*** Begin section ***

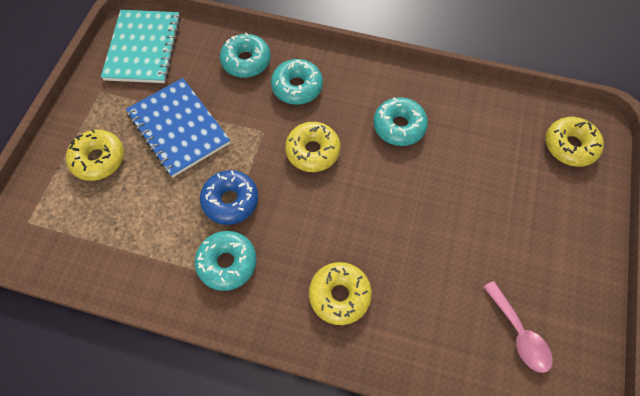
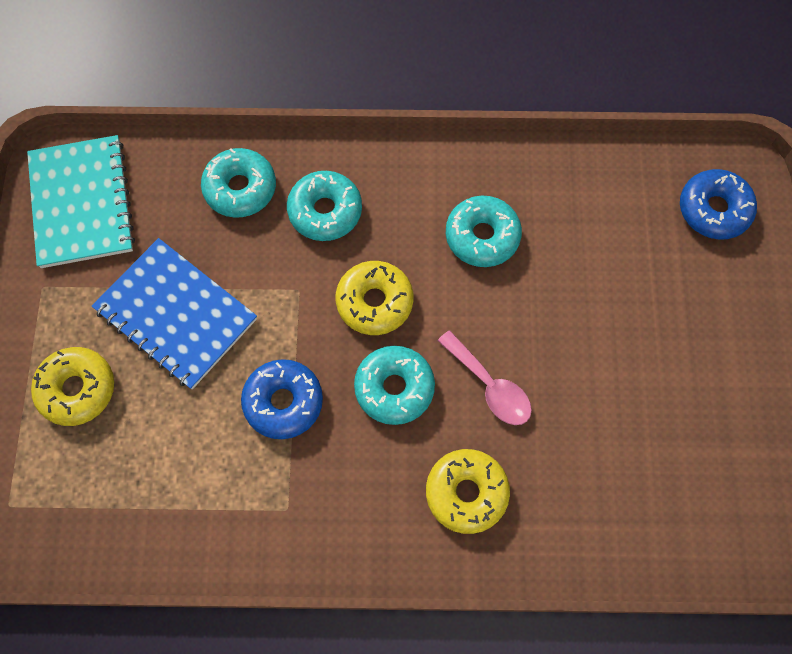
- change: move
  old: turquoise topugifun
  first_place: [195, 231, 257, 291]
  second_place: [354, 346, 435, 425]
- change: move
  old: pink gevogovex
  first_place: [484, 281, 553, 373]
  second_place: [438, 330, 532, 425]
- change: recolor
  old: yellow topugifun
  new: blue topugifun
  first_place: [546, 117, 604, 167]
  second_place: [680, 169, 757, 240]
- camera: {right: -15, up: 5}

*** End section ***

• **Exercise goal**: Copy out all lines from the records where the word "topugifun" appears.

• **Answer below**:
  old: turquoise topugifun
  old: yellow topugifun
  new: blue topugifun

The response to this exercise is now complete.